Input:
--- START ---

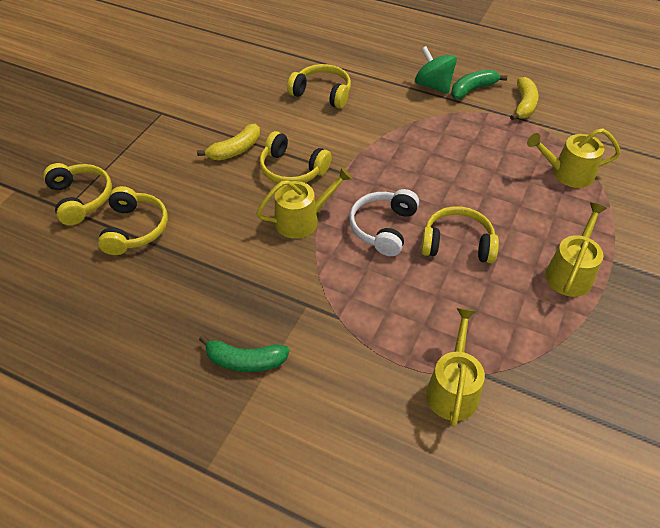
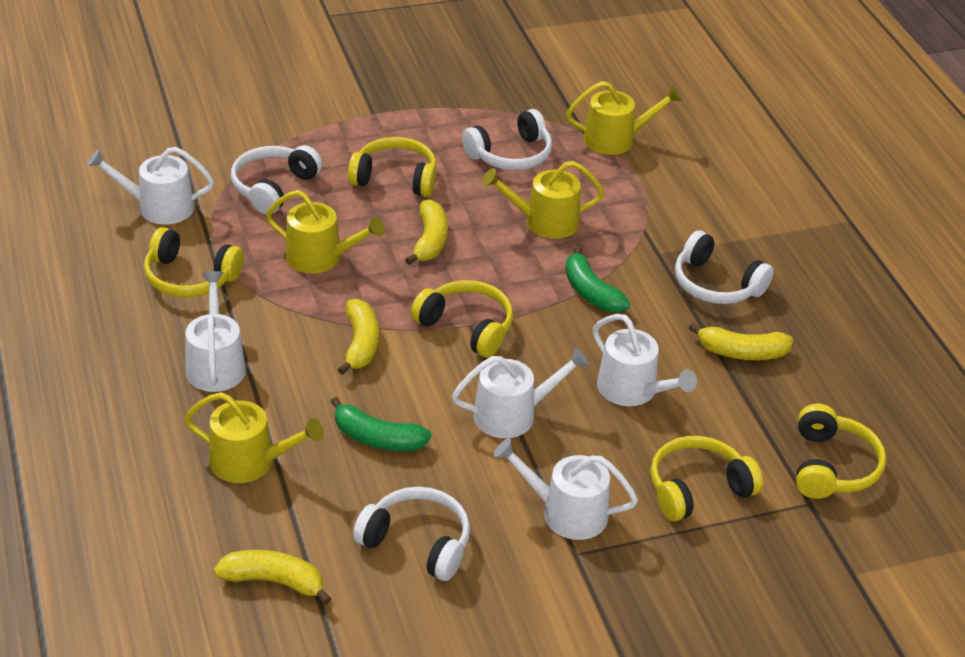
green spinning top: 1 -> 0
white headphones: 1 -> 4
white watering can: 0 -> 5
yellow banana: 2 -> 4

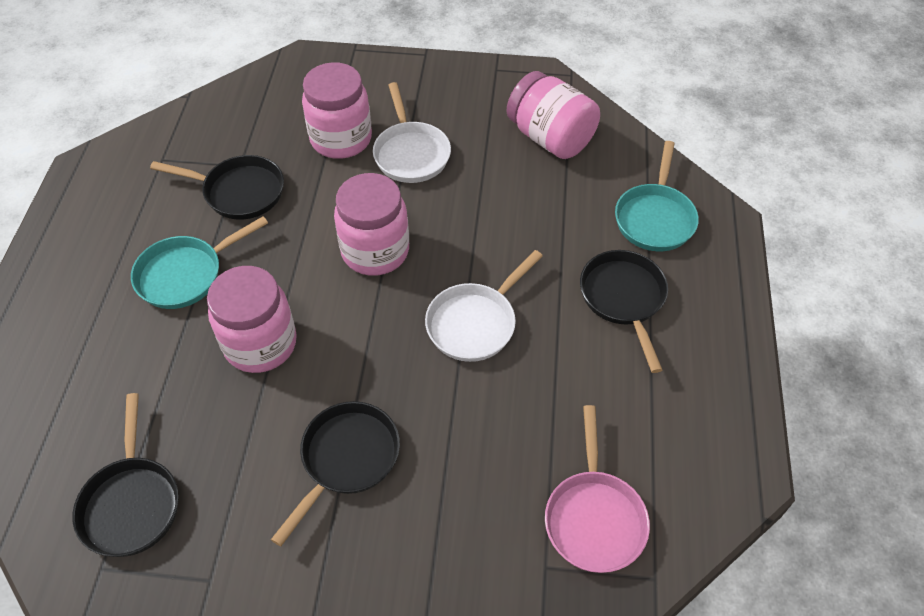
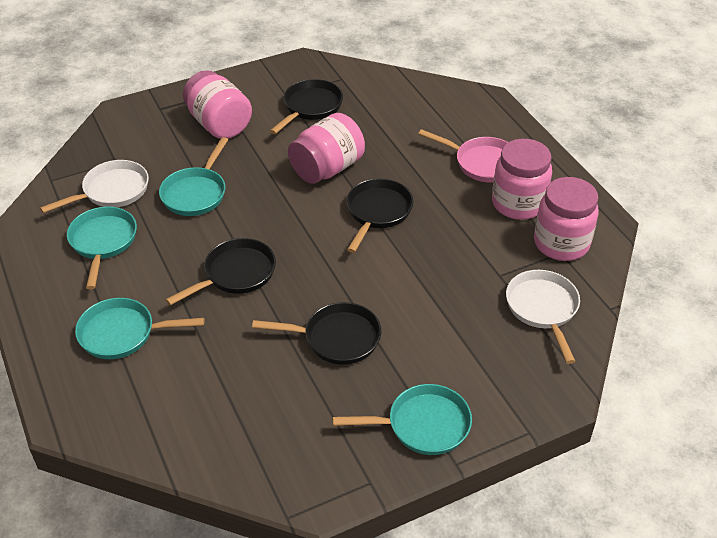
turquoise pan: 2 -> 4

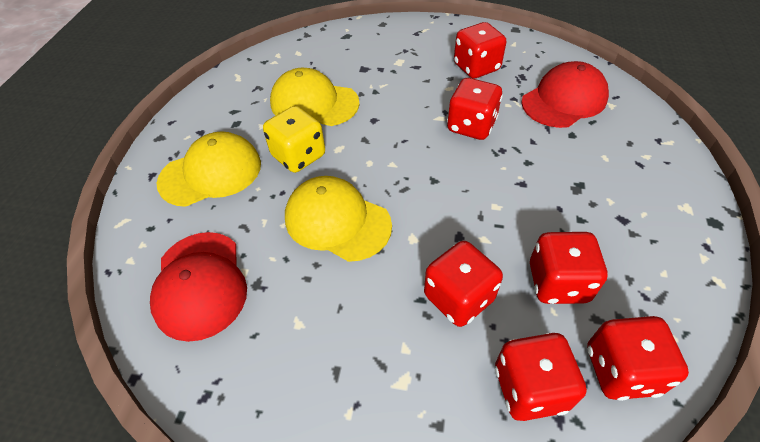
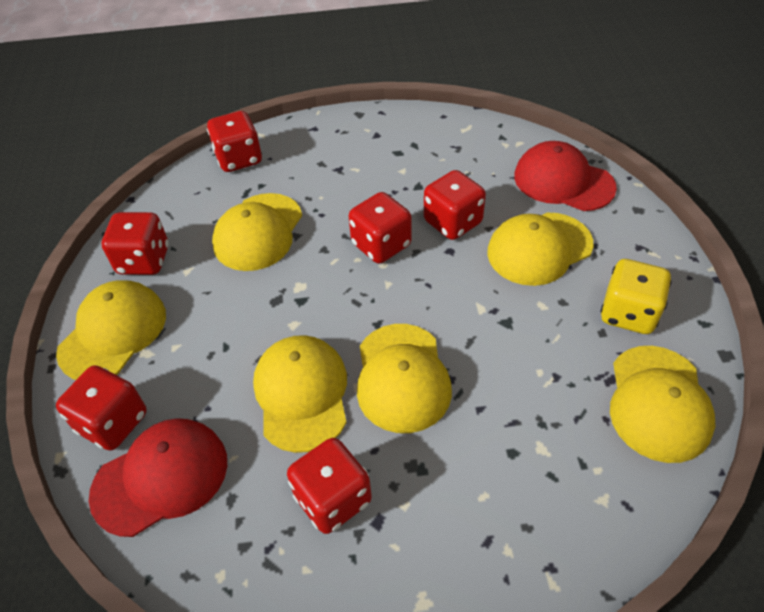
yellow cap: 3 -> 6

--- END ---

Problem description: Reproduce every line of the material precisely, omitting its pictures.

Result below:
green spinning top: 1 -> 0
white headphones: 1 -> 4
white watering can: 0 -> 5
yellow banana: 2 -> 4

turquoise pan: 2 -> 4

yellow cap: 3 -> 6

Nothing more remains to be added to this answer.